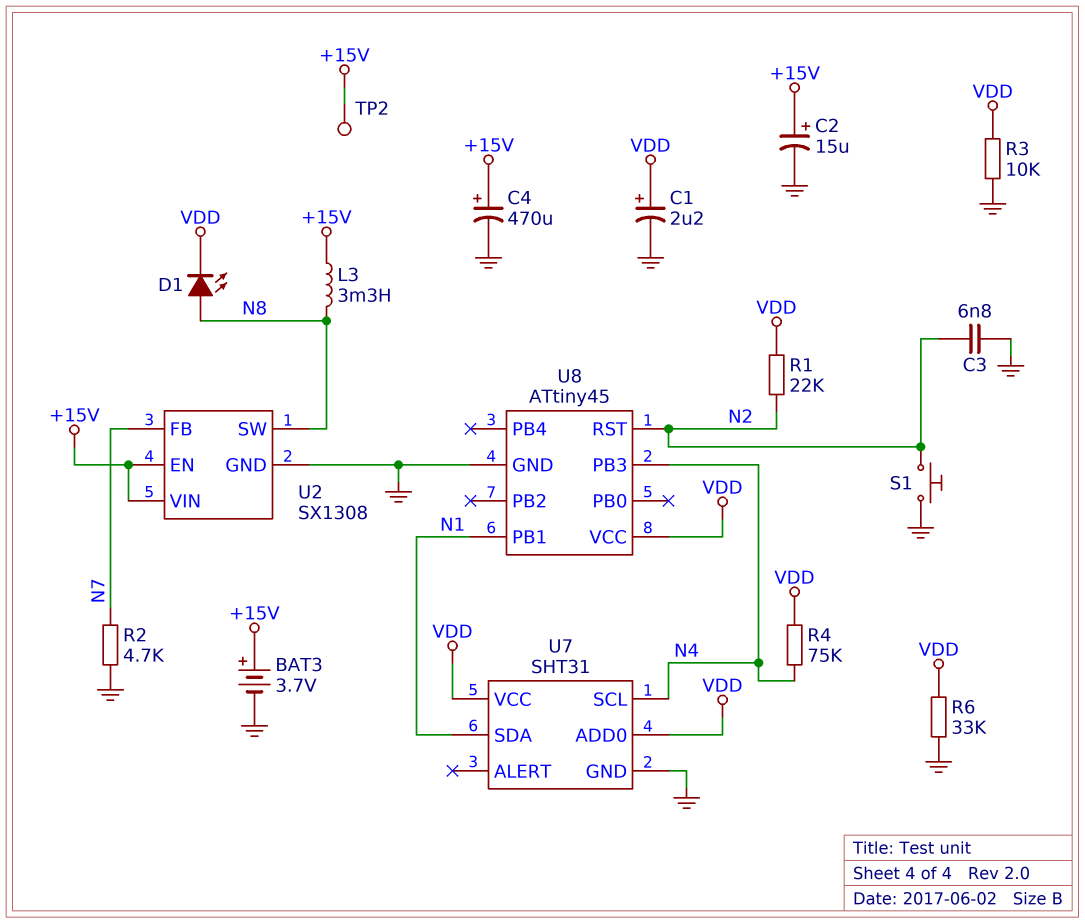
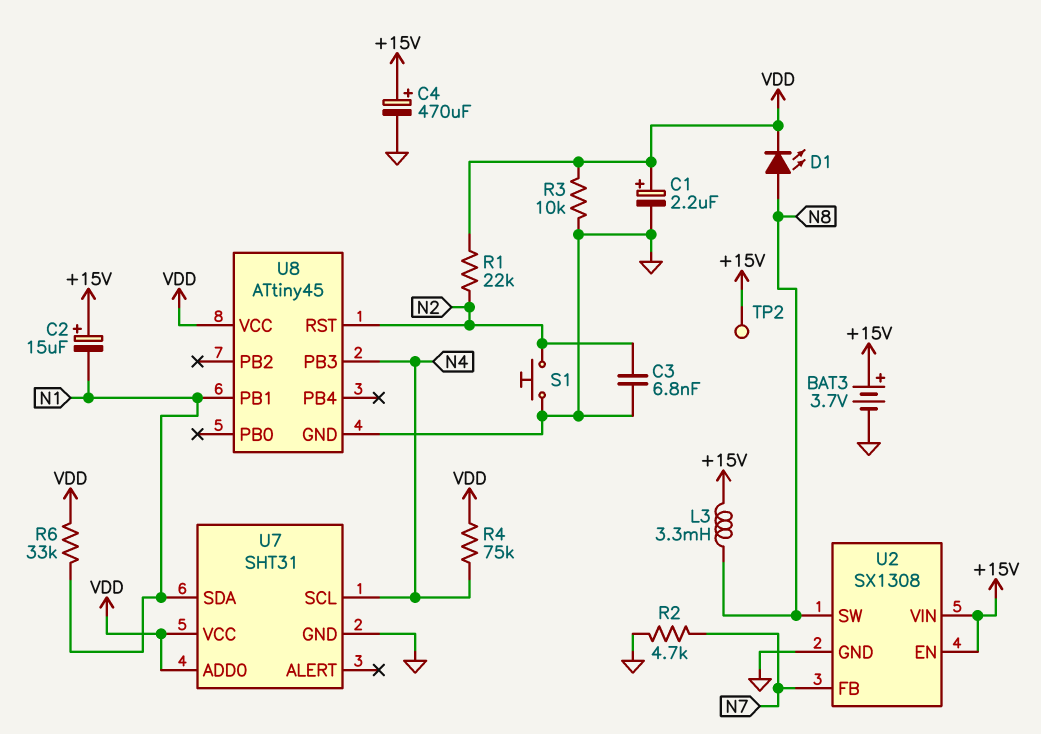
C2: 15uF (plus +15V, minus GND) -> 15uF (plus +15V, minus N1)
R6: 33k (GND, VDD) -> 33k (N1, VDD)

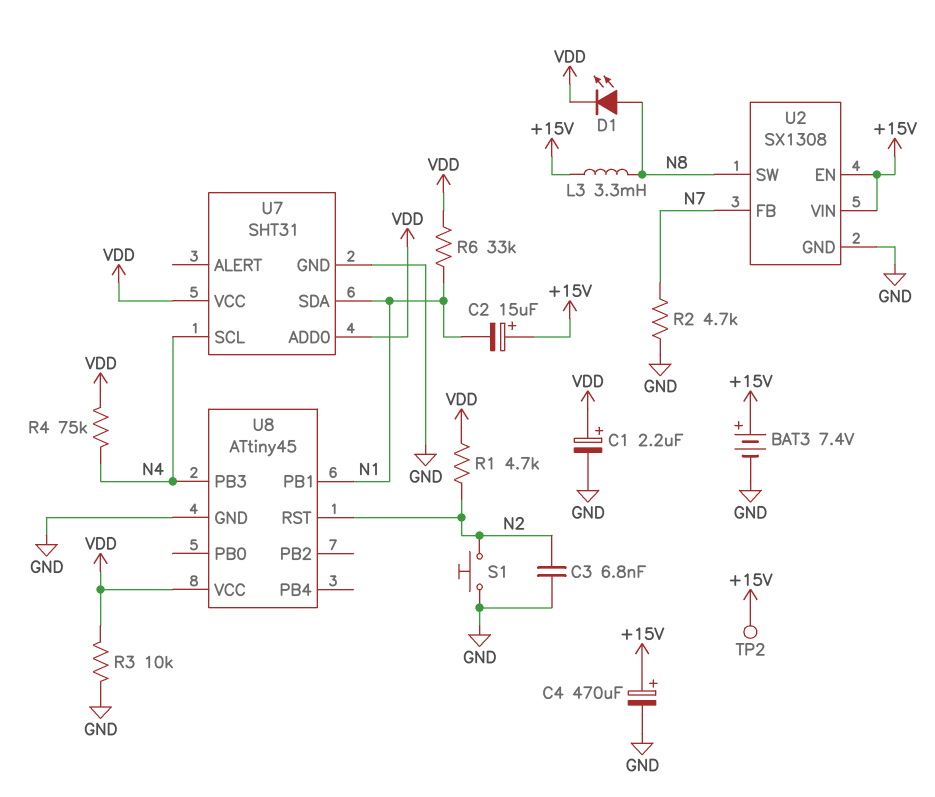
BAT3: 3.7V (plus +15V, minus GND) -> 7.4V (plus +15V, minus GND)
R1: 22k (N2, VDD) -> 4.7k (N2, VDD)

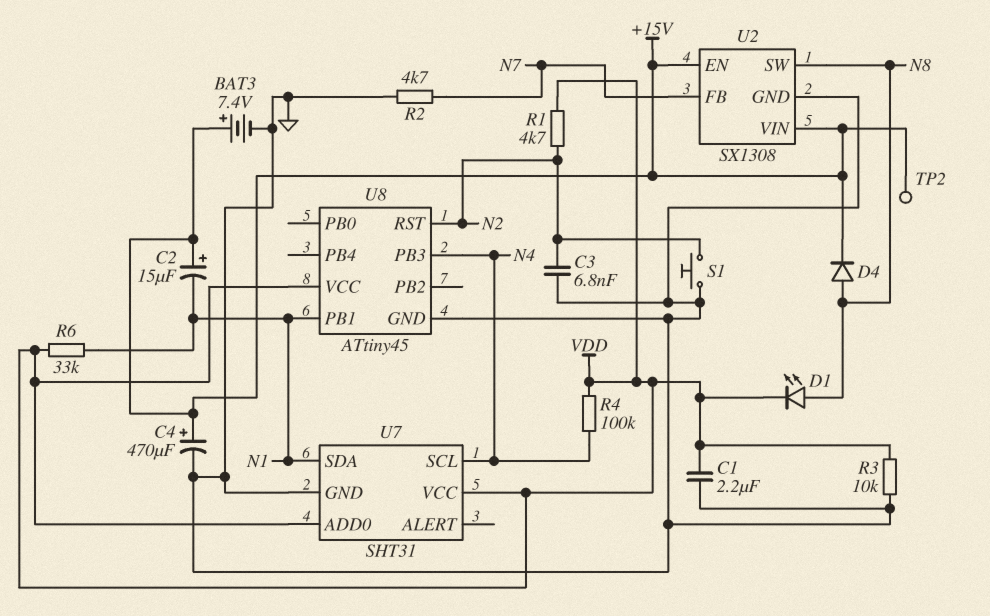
C1: 2.2uF (plus VDD, minus GND) -> 2.2uF (GND, VDD)
D4: none -> diode (A N8, K +15V)
L3: 3.3mH (+15V, N8) -> none
R4: 75k (N4, VDD) -> 100k (N4, VDD)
++++
### WHAT THE EXERCISE ASKS
Please return only the lines from the one holding "BAT3: 3.7V (plus" through the end of the data, both ends included; do not copy any pictures.

### ANSWER TO THE EXERCISE
BAT3: 3.7V (plus +15V, minus GND) -> 7.4V (plus +15V, minus GND)
R1: 22k (N2, VDD) -> 4.7k (N2, VDD)

C1: 2.2uF (plus VDD, minus GND) -> 2.2uF (GND, VDD)
D4: none -> diode (A N8, K +15V)
L3: 3.3mH (+15V, N8) -> none
R4: 75k (N4, VDD) -> 100k (N4, VDD)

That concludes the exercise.